*Material for the task*:
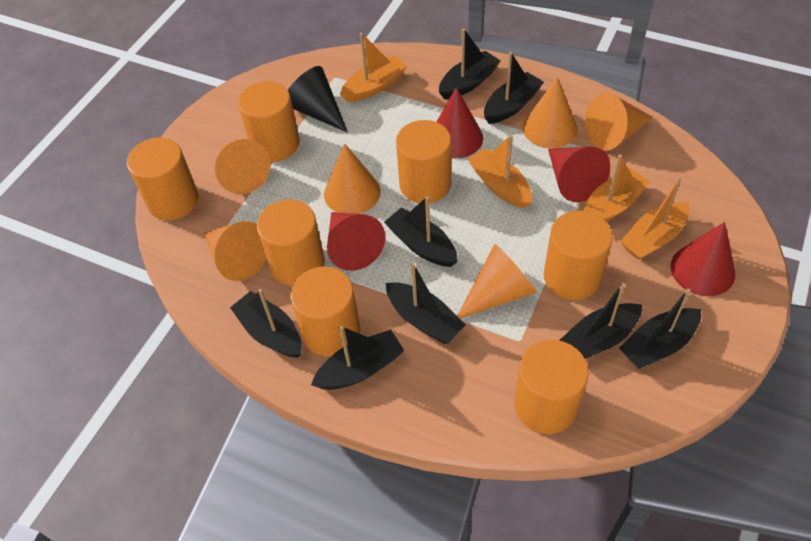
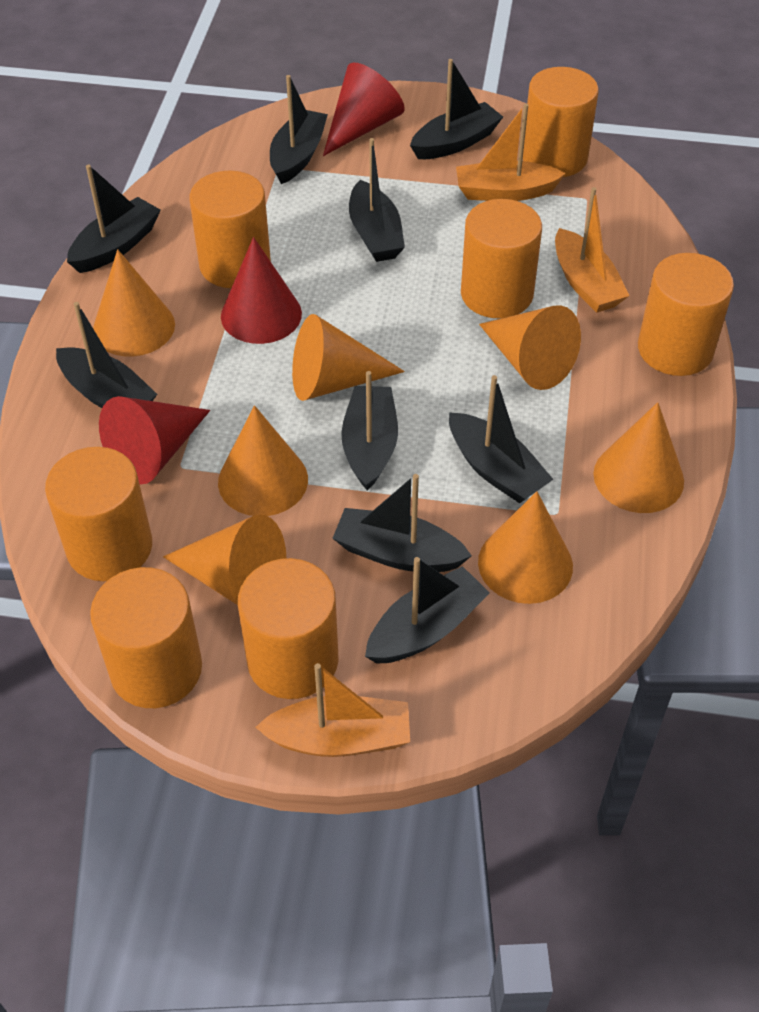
black boat: 8 -> 9
black cone: 1 -> 0
orange boat: 4 -> 3
orange cone: 6 -> 7
red cone: 4 -> 3

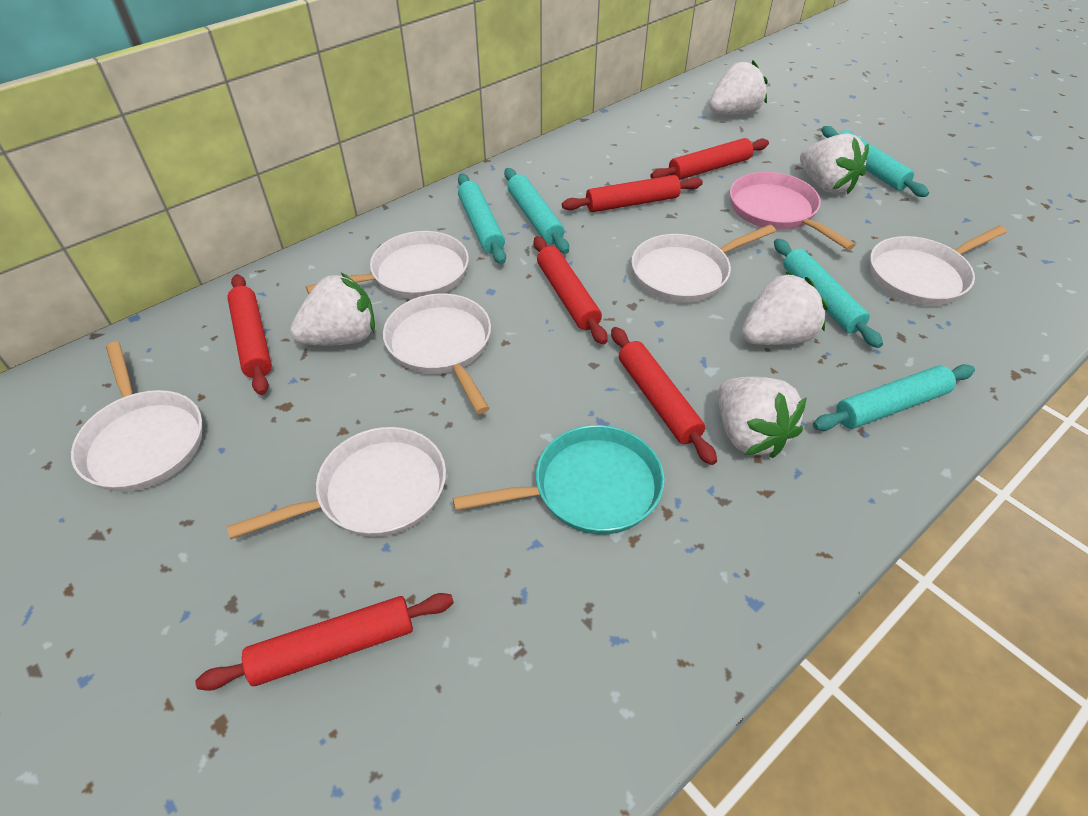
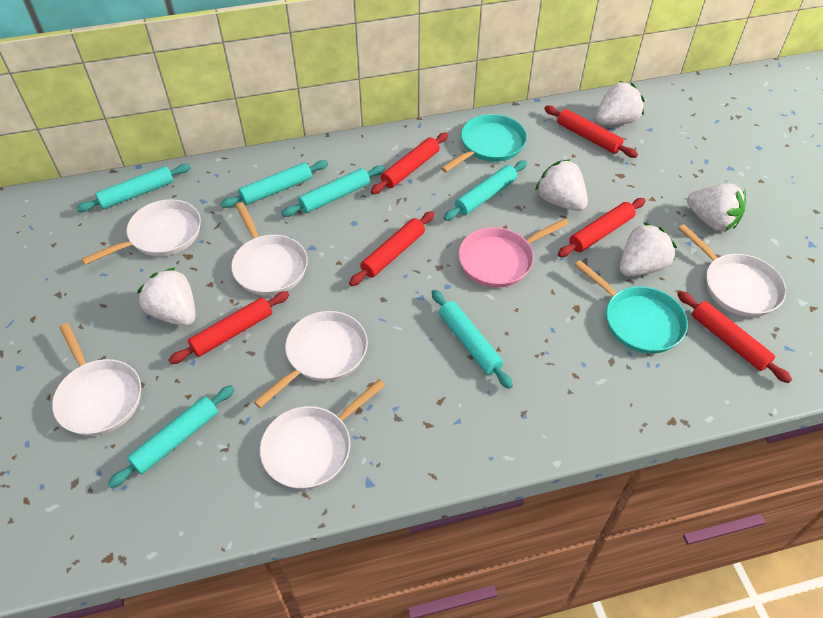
turquoise pan: 1 -> 2
turquoise rolling pin: 5 -> 6

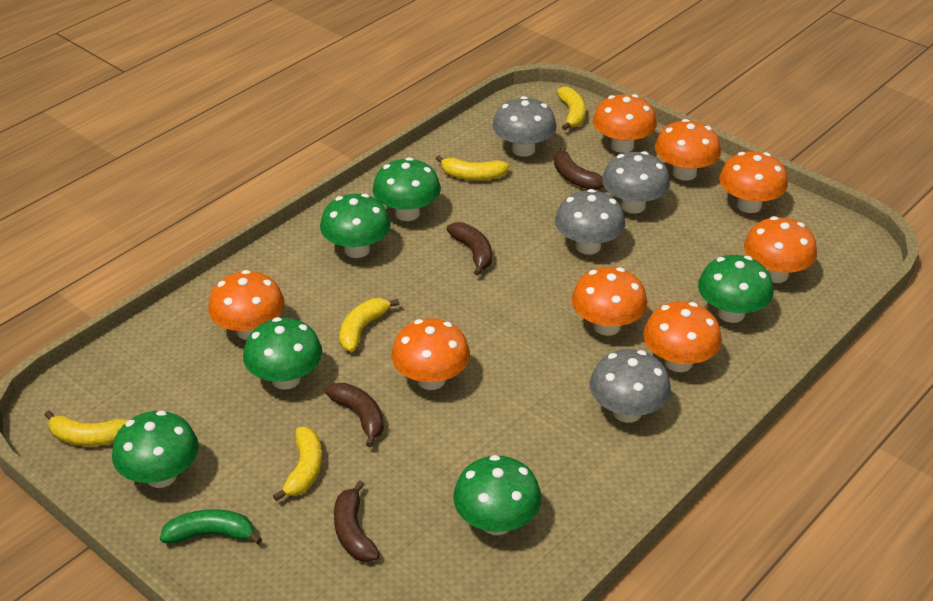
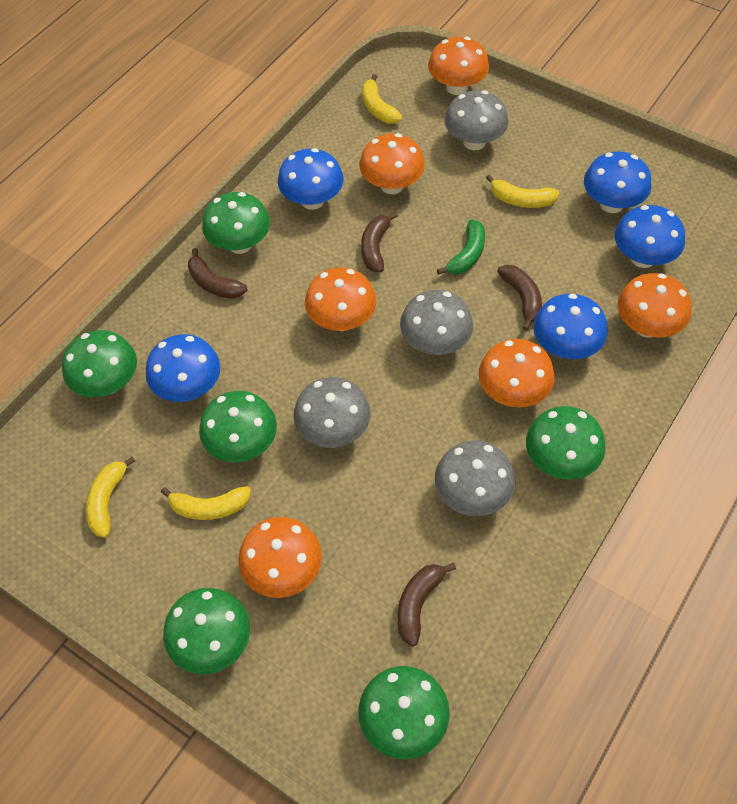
blue mushroom: 0 -> 5
orange mushroom: 8 -> 6
yellow banana: 5 -> 4

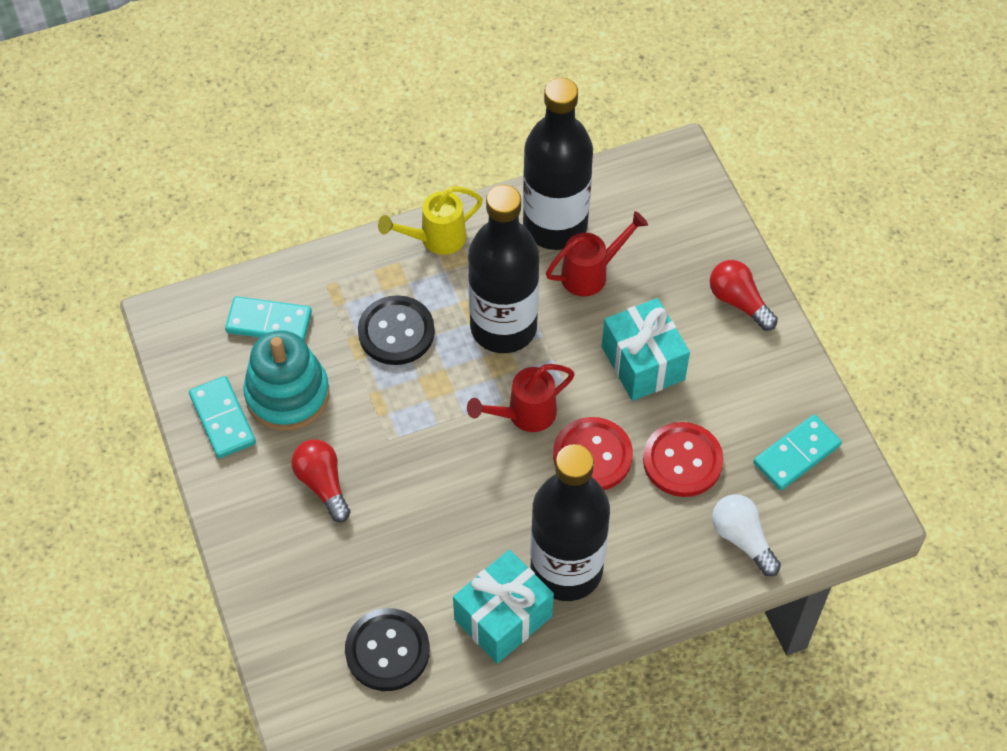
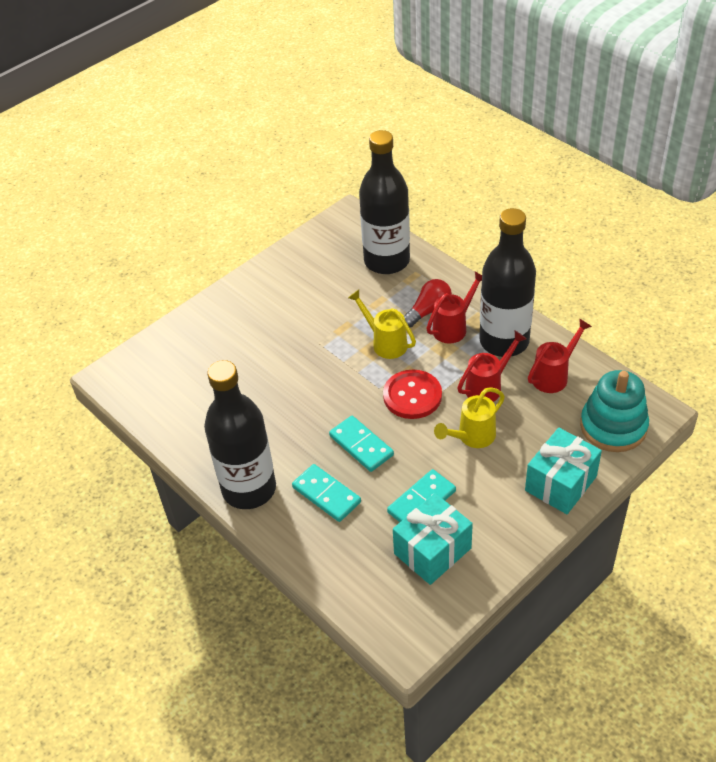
black button: 2 -> 0
red button: 2 -> 1
red light bulb: 2 -> 1
red watering can: 2 -> 3
white light bulb: 1 -> 0
yellow watering can: 1 -> 2

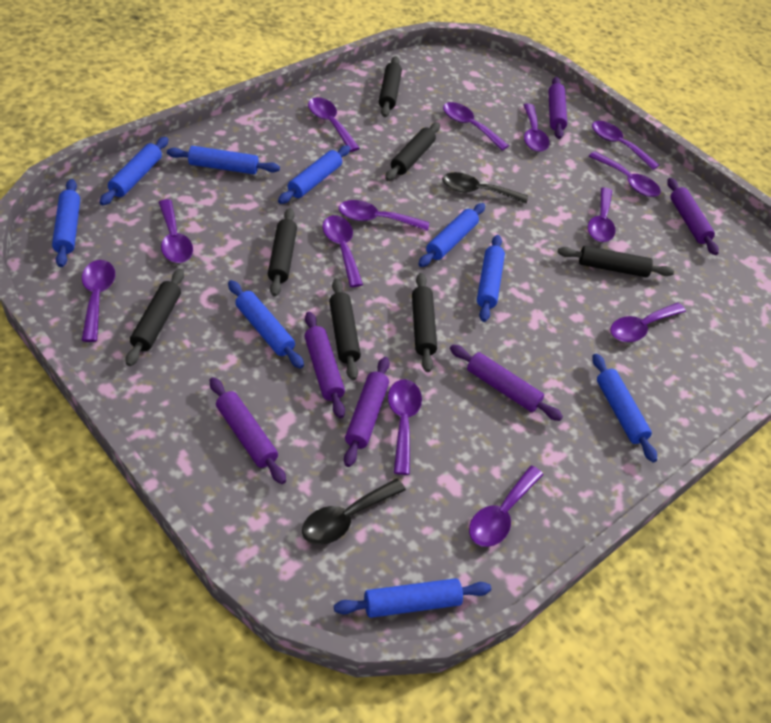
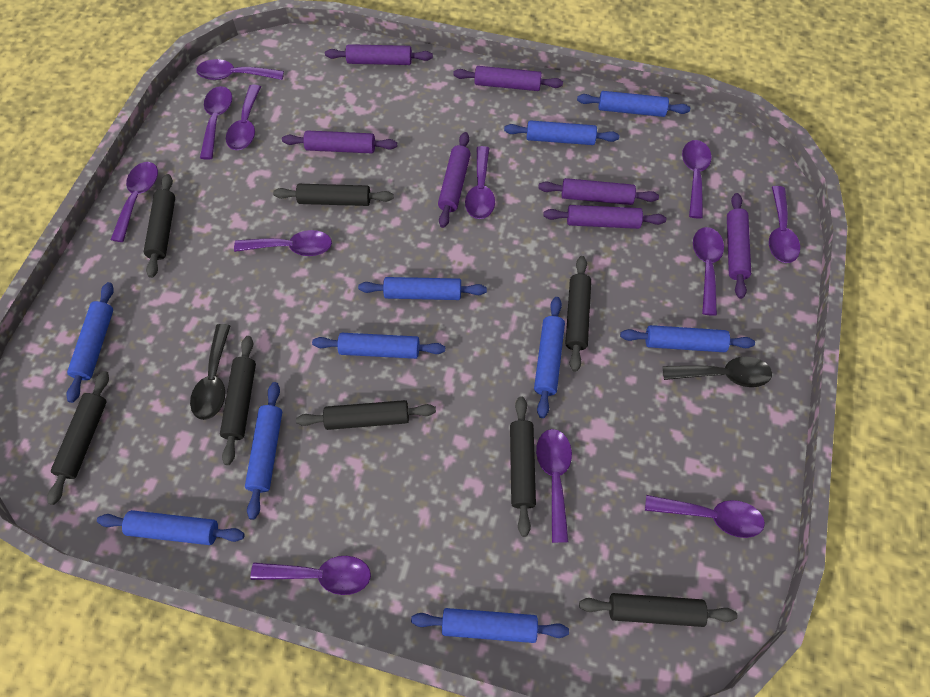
black rolling pin: 7 -> 8
blue rolling pin: 9 -> 10
purple rolling pin: 6 -> 7
purple spoon: 13 -> 12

*What you are asked to do*: Reproduce the listing exactly. The pictures are to be omitted.

*Output for this exercise*:
black boat: 8 -> 9
black cone: 1 -> 0
orange boat: 4 -> 3
orange cone: 6 -> 7
red cone: 4 -> 3

turquoise pan: 1 -> 2
turquoise rolling pin: 5 -> 6

blue mushroom: 0 -> 5
orange mushroom: 8 -> 6
yellow banana: 5 -> 4

black button: 2 -> 0
red button: 2 -> 1
red light bulb: 2 -> 1
red watering can: 2 -> 3
white light bulb: 1 -> 0
yellow watering can: 1 -> 2

black rolling pin: 7 -> 8
blue rolling pin: 9 -> 10
purple rolling pin: 6 -> 7
purple spoon: 13 -> 12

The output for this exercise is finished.